** THE TASK **
Beginning with the line that contains "(186, 363) = (219, 305): turquoise" in the material below, print each line exactly until the line that contains "(493, 496) = (547, 372): purple" has been printed, then stop.

** INPUT MATERIAL **
━━━━━━━━━━━━━━━━━━━━━━━━━━━━━━

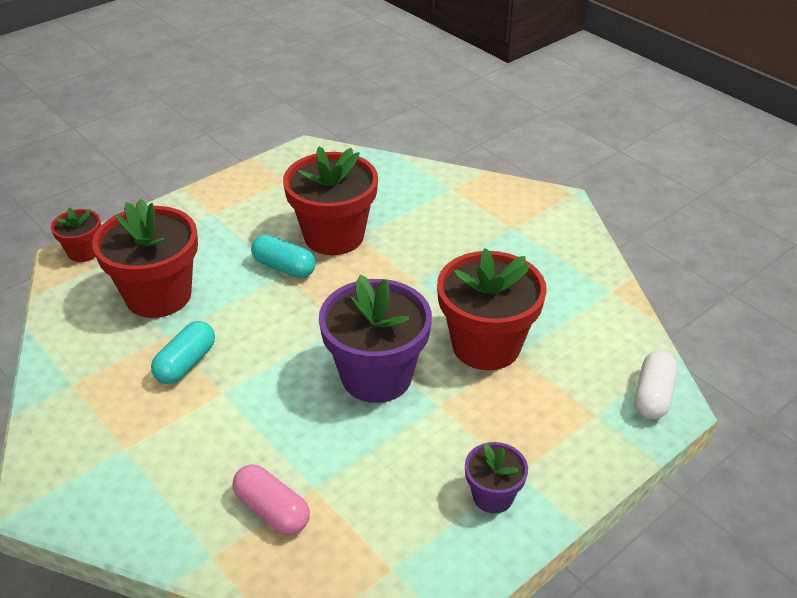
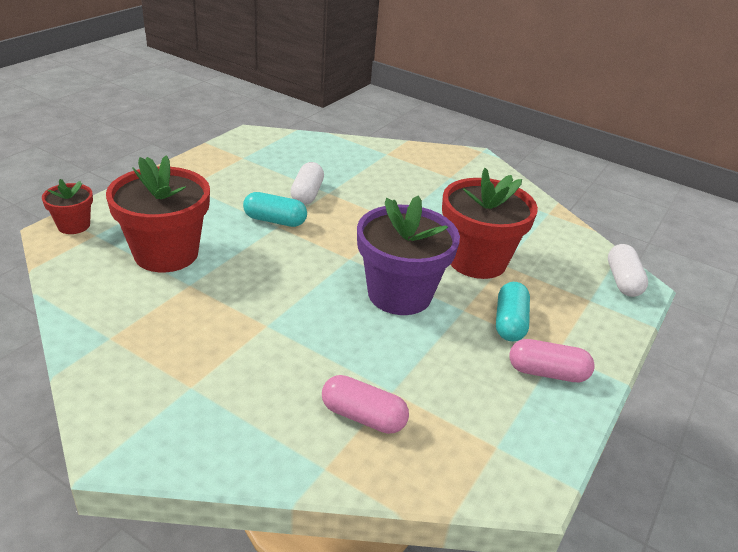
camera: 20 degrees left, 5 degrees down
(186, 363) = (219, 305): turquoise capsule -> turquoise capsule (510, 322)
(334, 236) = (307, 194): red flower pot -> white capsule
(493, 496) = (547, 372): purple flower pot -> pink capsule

━━━━━━━━━━━━━━━━━━━━━━━━━━━━━━

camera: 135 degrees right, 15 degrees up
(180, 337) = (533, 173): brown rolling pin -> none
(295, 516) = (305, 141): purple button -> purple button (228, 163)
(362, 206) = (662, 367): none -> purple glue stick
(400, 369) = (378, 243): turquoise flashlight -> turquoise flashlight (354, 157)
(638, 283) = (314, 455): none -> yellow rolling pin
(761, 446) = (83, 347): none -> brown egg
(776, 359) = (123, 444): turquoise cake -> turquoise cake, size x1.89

━━━━━━━━━━━━━━━━━━━━━━━━━━━━━━

** WRITTEN SOLUTION **
(186, 363) = (219, 305): turquoise capsule -> turquoise capsule (510, 322)
(334, 236) = (307, 194): red flower pot -> white capsule
(493, 496) = (547, 372): purple flower pot -> pink capsule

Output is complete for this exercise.